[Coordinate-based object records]

•••••

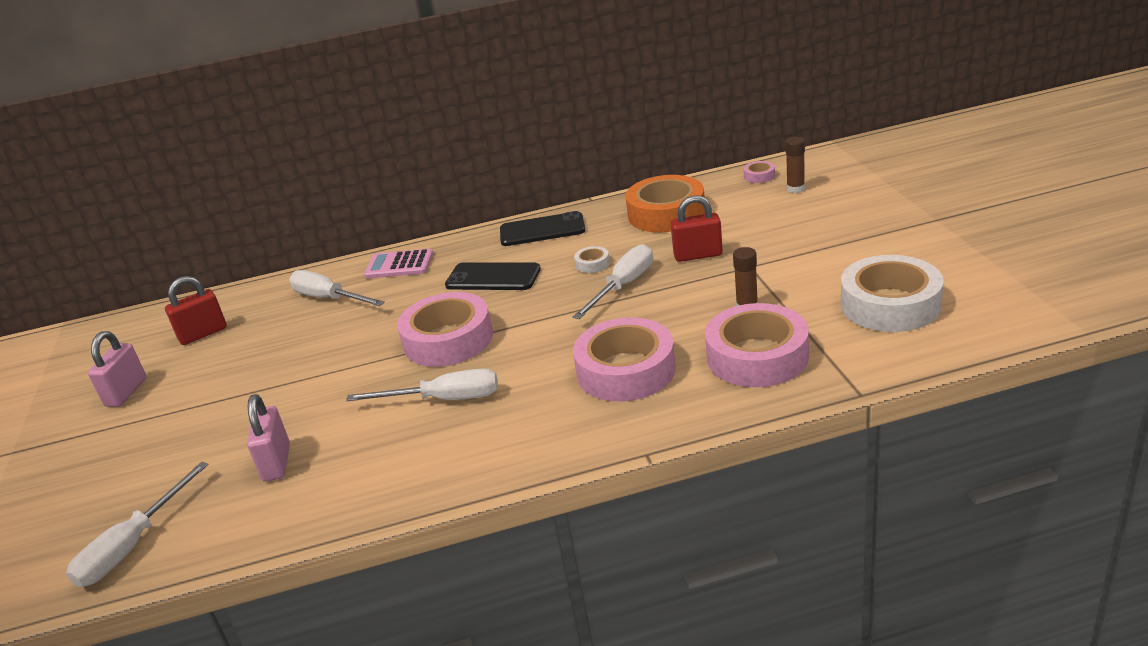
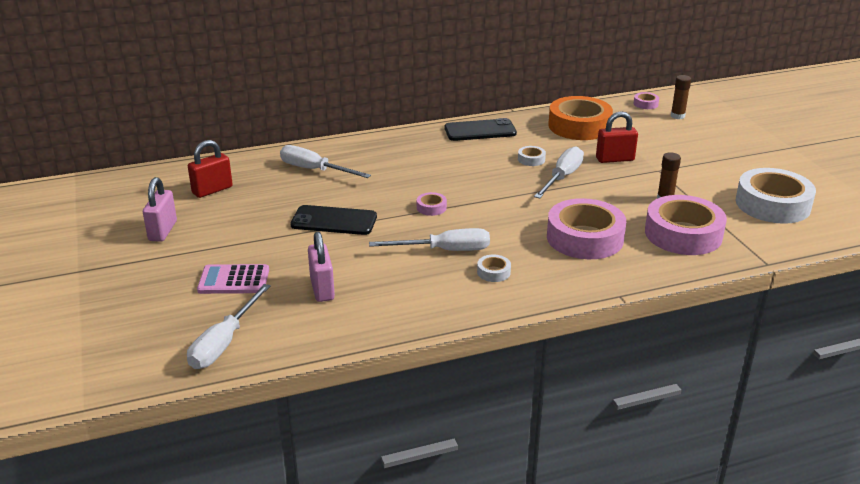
camera: 10 degrees left, 0 degrees up
(399, 265) = (366, 148): pink calculator -> pink calculator (234, 280)
(448, 340) = (431, 207): pink tape -> pink tape, size x0.41
(493, 277) = (451, 164): black phone -> black phone (334, 221)
(494, 427) = (493, 272): none -> white tape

•••••

- _To do_: Would you output the data above exactly as written, but with no images?

- _Task result_:
camera: 10 degrees left, 0 degrees up
(399, 265) = (366, 148): pink calculator -> pink calculator (234, 280)
(448, 340) = (431, 207): pink tape -> pink tape, size x0.41
(493, 277) = (451, 164): black phone -> black phone (334, 221)
(494, 427) = (493, 272): none -> white tape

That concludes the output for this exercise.